## Supplied information

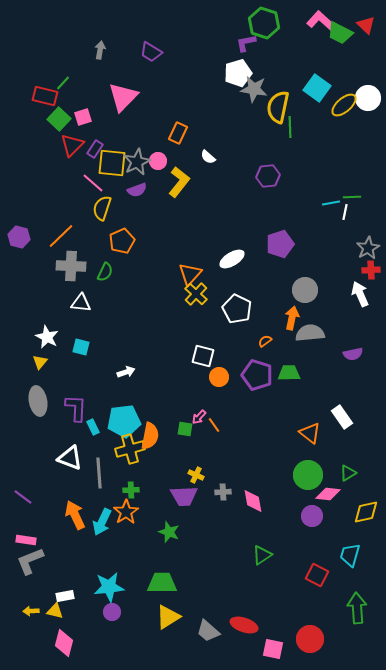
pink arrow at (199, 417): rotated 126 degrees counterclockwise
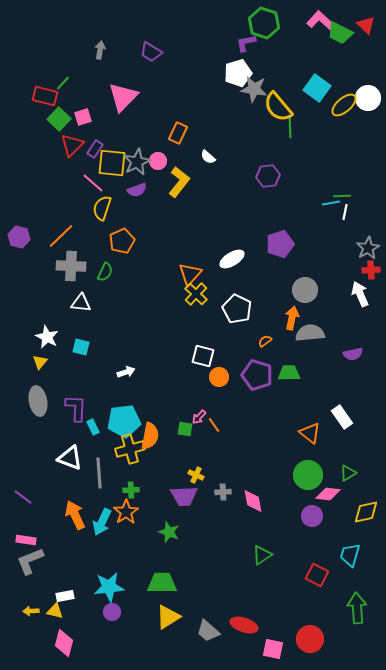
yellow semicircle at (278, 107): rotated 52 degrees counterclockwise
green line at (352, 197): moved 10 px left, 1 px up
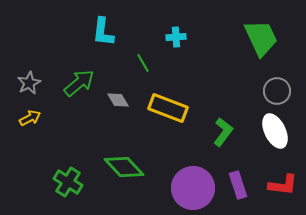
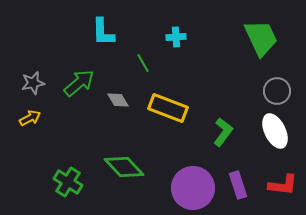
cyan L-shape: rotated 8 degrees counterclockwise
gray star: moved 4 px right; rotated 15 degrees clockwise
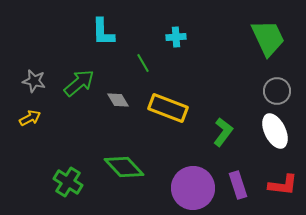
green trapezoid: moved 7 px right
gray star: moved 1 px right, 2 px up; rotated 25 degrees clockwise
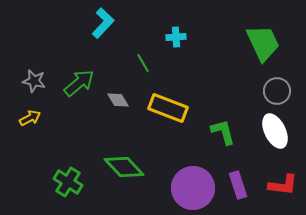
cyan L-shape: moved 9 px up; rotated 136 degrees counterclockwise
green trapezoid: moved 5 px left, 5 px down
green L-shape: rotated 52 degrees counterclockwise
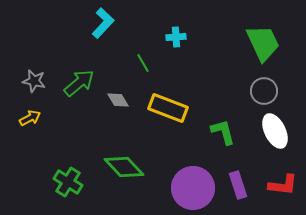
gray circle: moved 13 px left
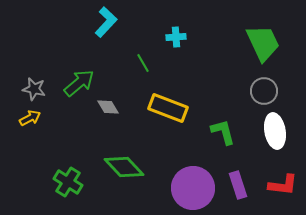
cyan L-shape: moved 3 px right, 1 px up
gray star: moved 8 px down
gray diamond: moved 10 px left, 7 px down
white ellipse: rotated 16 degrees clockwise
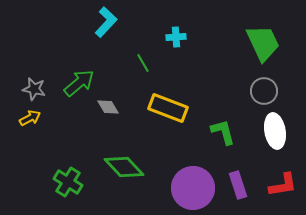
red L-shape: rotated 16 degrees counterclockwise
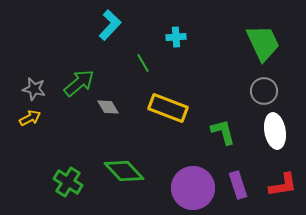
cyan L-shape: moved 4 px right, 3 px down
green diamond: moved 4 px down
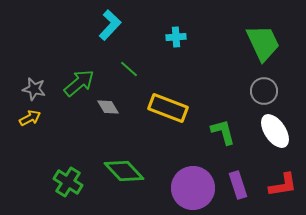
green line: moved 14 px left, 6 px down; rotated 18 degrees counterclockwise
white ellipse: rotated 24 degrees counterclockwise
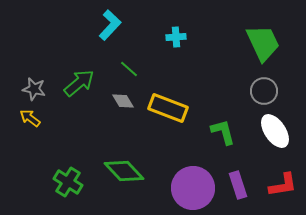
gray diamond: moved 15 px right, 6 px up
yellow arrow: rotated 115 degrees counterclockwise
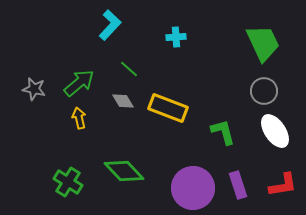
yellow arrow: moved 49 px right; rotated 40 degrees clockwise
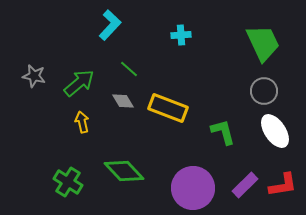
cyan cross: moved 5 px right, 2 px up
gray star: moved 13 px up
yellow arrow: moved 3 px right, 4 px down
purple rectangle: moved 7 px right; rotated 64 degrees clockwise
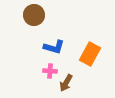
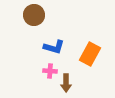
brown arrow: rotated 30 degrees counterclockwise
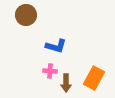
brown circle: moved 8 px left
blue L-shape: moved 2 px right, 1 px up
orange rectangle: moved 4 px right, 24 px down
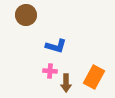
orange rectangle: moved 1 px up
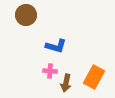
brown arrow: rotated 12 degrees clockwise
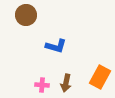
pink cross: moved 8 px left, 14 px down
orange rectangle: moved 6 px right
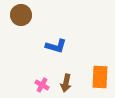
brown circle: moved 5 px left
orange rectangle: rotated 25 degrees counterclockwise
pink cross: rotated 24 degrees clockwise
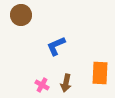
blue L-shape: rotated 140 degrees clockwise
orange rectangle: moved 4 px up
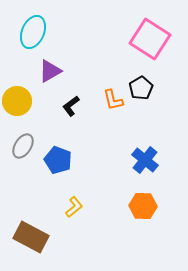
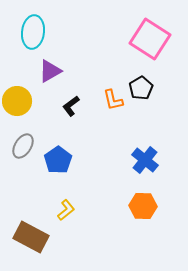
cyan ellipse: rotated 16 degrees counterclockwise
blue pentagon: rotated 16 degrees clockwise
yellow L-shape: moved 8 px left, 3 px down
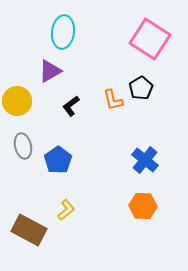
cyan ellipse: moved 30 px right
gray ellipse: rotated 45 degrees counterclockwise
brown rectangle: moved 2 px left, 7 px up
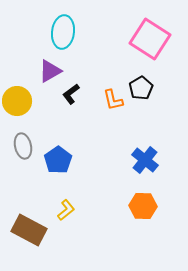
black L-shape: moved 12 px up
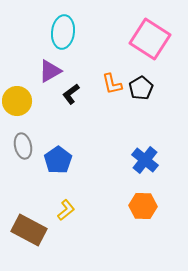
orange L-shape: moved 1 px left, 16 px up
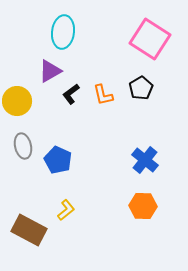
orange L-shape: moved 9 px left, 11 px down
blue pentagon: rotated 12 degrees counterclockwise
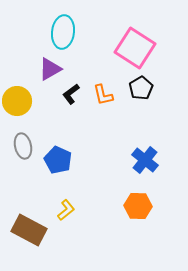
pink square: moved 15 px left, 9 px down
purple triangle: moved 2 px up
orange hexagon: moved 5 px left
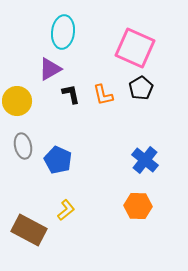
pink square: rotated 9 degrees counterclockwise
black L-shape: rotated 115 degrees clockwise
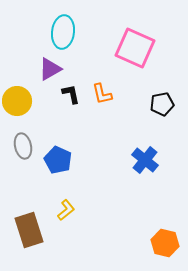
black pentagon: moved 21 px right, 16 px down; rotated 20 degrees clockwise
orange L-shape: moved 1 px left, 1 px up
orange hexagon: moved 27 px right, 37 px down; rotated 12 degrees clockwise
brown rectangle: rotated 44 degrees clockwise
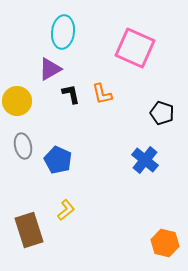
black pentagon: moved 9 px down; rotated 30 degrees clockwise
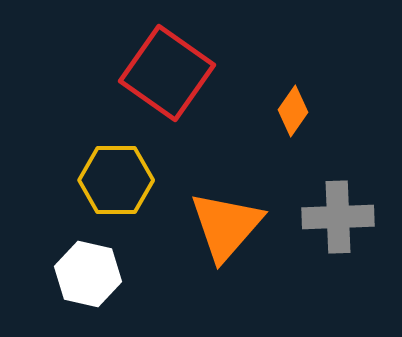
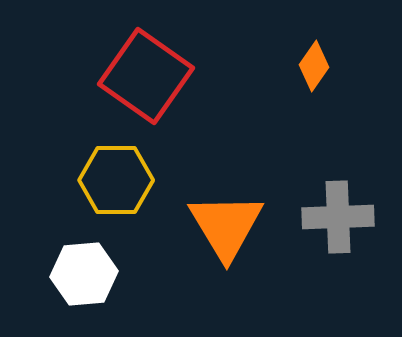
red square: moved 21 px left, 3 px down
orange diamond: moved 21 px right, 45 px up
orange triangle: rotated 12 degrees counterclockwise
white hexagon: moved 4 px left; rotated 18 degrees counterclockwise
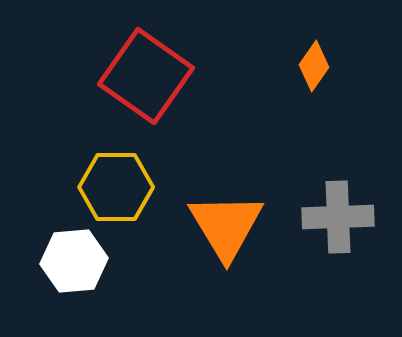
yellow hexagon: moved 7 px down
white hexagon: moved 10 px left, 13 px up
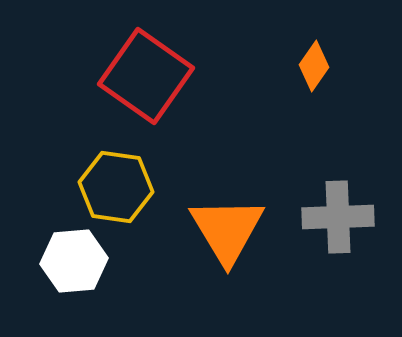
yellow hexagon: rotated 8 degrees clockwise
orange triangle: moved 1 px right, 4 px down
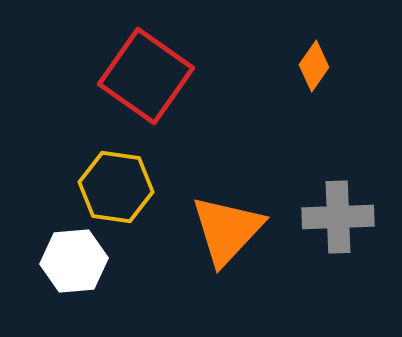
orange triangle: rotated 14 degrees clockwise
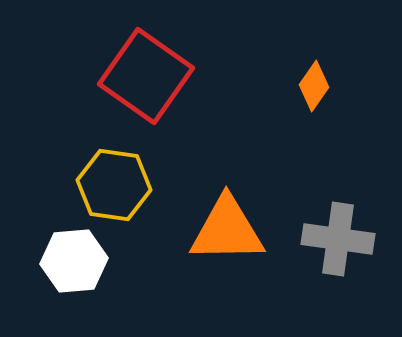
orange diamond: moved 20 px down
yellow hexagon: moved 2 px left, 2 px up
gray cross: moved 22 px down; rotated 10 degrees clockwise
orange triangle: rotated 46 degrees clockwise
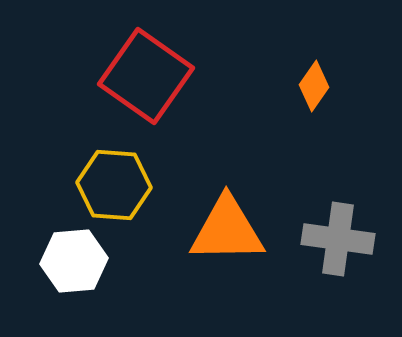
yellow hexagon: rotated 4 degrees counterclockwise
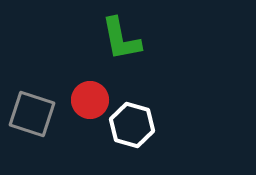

## Your instructions
Lay out every line of the listing above as a JSON list of strings, one string per line, with blank lines omitted. Leave the pictures out.

## Full response
[
  "pink arrow at (199, 417): rotated 126 degrees counterclockwise",
  "yellow semicircle at (278, 107): rotated 52 degrees counterclockwise",
  "green line at (352, 197): moved 10 px left, 1 px up",
  "cyan L-shape: rotated 8 degrees counterclockwise",
  "gray star: moved 4 px right; rotated 15 degrees clockwise",
  "green trapezoid: moved 7 px right",
  "gray star: moved 1 px right, 2 px up; rotated 25 degrees clockwise",
  "cyan L-shape: moved 9 px up; rotated 136 degrees counterclockwise",
  "green trapezoid: moved 5 px left, 5 px down",
  "green L-shape: rotated 52 degrees counterclockwise",
  "gray circle: moved 13 px left",
  "cyan L-shape: moved 3 px right, 1 px up",
  "gray star: moved 8 px down",
  "gray diamond: moved 10 px left, 7 px down",
  "white ellipse: rotated 16 degrees clockwise",
  "red L-shape: rotated 16 degrees counterclockwise",
  "cyan L-shape: moved 4 px right, 3 px down",
  "green diamond: moved 4 px down",
  "green line: moved 14 px left, 6 px down; rotated 18 degrees counterclockwise",
  "white ellipse: rotated 24 degrees counterclockwise",
  "gray diamond: moved 15 px right, 6 px up",
  "yellow arrow: rotated 115 degrees counterclockwise",
  "yellow arrow: moved 49 px right; rotated 40 degrees clockwise",
  "cyan cross: moved 5 px right, 2 px up",
  "gray star: moved 13 px up",
  "yellow arrow: moved 3 px right, 4 px down",
  "purple rectangle: moved 7 px right; rotated 64 degrees clockwise",
  "brown arrow: rotated 30 degrees counterclockwise",
  "brown circle: moved 8 px left",
  "blue L-shape: moved 2 px right, 1 px up",
  "orange rectangle: moved 4 px right, 24 px down",
  "orange rectangle: moved 1 px up",
  "brown arrow: rotated 12 degrees clockwise",
  "pink cross: moved 8 px left, 14 px down",
  "orange rectangle: moved 6 px right",
  "brown circle: moved 5 px left",
  "orange rectangle: rotated 25 degrees counterclockwise",
  "pink cross: rotated 24 degrees clockwise",
  "blue L-shape: rotated 140 degrees clockwise",
  "orange rectangle: moved 4 px up",
  "cyan ellipse: rotated 16 degrees counterclockwise",
  "blue pentagon: rotated 16 degrees clockwise",
  "yellow L-shape: moved 8 px left, 3 px down",
  "cyan ellipse: moved 30 px right",
  "gray ellipse: rotated 45 degrees counterclockwise",
  "brown rectangle: moved 2 px left, 7 px up",
  "black L-shape: moved 12 px up",
  "orange L-shape: moved 1 px left, 16 px up",
  "orange L-shape: moved 9 px left, 11 px down",
  "blue pentagon: rotated 12 degrees counterclockwise",
  "pink square: moved 15 px left, 9 px down",
  "purple triangle: moved 2 px up",
  "orange hexagon: moved 5 px left",
  "pink square: rotated 9 degrees counterclockwise",
  "black L-shape: rotated 115 degrees clockwise",
  "black pentagon: moved 21 px right, 16 px down; rotated 20 degrees clockwise",
  "orange L-shape: moved 1 px left, 1 px up",
  "orange hexagon: moved 27 px right, 37 px down; rotated 12 degrees clockwise",
  "brown rectangle: rotated 44 degrees clockwise",
  "black pentagon: moved 9 px down; rotated 30 degrees clockwise",
  "red square: moved 21 px left, 3 px down",
  "orange diamond: moved 21 px right, 45 px up",
  "orange triangle: rotated 12 degrees counterclockwise",
  "white hexagon: moved 4 px left; rotated 18 degrees counterclockwise",
  "yellow hexagon: moved 7 px down",
  "white hexagon: moved 10 px left, 13 px up",
  "yellow hexagon: rotated 8 degrees clockwise",
  "orange triangle: moved 1 px right, 4 px down",
  "orange triangle: rotated 14 degrees clockwise",
  "orange diamond: moved 20 px down",
  "yellow hexagon: moved 2 px left, 2 px up",
  "gray cross: moved 22 px down; rotated 10 degrees clockwise",
  "orange triangle: rotated 46 degrees clockwise",
  "yellow hexagon: rotated 4 degrees counterclockwise"
]